PROBLEM REQUIREMENTS ▸ Show every line of the records below that contains the string "specified", matching case exactly.

SUPPLIED RECORDS ▸

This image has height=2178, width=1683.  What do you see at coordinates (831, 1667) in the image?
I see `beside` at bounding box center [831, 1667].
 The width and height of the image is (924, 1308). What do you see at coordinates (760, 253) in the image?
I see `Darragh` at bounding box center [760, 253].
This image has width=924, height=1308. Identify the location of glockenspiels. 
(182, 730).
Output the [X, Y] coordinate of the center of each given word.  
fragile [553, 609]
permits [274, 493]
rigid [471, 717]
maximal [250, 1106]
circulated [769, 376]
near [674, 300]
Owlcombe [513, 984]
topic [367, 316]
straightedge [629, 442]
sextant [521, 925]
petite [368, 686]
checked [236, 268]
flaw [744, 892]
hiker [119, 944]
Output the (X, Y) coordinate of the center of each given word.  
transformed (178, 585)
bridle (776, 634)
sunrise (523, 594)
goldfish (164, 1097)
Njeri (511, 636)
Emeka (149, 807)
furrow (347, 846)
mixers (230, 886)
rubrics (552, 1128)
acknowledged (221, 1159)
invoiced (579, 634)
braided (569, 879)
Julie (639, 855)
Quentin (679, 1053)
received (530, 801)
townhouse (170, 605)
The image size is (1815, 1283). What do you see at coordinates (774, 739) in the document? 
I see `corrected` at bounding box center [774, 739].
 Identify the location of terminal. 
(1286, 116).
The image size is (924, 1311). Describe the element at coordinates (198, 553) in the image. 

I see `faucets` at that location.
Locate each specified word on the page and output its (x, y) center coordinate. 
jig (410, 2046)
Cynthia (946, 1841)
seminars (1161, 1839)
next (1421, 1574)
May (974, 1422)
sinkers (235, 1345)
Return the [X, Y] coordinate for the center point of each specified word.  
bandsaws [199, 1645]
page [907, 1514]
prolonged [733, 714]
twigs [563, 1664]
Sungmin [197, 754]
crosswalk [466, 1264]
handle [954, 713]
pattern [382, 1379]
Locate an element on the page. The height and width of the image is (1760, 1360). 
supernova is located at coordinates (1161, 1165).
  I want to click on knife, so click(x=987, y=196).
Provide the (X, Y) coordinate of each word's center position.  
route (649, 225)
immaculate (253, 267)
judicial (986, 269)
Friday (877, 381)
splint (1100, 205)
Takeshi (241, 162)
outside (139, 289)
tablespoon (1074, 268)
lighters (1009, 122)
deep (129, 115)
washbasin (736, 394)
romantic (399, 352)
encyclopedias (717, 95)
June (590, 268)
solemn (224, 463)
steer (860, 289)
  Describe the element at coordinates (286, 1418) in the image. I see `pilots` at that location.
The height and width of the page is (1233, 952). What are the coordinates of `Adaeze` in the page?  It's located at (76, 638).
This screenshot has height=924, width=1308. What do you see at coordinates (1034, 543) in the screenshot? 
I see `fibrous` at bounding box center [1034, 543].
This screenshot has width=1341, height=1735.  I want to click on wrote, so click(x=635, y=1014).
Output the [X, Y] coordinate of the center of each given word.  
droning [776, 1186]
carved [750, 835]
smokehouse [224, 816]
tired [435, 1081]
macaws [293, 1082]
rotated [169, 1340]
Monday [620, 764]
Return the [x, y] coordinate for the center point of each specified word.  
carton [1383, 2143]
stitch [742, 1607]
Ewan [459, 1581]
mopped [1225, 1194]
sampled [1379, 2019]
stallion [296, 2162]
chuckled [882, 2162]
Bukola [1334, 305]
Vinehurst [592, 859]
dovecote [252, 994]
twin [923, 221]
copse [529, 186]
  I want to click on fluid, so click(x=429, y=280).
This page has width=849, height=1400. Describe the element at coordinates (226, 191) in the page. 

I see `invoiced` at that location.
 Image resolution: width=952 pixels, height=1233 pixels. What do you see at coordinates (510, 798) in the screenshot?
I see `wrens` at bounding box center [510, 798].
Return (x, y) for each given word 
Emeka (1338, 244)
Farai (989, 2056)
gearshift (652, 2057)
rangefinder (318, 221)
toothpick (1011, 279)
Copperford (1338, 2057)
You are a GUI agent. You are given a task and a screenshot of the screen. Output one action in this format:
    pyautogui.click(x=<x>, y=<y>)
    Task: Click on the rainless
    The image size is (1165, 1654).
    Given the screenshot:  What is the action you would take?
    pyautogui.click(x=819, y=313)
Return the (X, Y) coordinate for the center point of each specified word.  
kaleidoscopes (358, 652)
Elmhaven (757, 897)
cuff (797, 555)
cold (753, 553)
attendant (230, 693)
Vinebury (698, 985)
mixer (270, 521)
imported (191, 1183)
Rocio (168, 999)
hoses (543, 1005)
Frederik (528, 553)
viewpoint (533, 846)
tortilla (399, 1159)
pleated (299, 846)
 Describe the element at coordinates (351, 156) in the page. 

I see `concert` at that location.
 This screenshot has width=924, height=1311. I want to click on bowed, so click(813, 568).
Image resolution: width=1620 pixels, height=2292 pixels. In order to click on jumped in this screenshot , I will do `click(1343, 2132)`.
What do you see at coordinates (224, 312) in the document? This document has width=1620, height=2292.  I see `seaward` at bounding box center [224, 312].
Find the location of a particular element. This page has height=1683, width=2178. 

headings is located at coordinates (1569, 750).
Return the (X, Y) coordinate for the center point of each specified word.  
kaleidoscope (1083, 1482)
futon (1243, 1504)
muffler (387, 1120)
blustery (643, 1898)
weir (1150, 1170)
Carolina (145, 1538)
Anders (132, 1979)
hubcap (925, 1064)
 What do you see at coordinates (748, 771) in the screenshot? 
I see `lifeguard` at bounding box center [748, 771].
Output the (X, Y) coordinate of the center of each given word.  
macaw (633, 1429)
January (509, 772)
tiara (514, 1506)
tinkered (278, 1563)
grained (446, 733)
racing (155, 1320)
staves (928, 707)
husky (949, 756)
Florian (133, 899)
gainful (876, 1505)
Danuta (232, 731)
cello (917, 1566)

RESPONSE TO THE EXERCISE ▸
Locate each specified word on the page and output its (x, y) center coordinate. 
Return the [X, Y] coordinate for the center point of each specified word.  
Return the [x, y] coordinate for the center point of each specified word.  
Return the (X, Y) coordinate for the center point of each specified word.  
Return the (X, Y) coordinate for the center point of each specified word.  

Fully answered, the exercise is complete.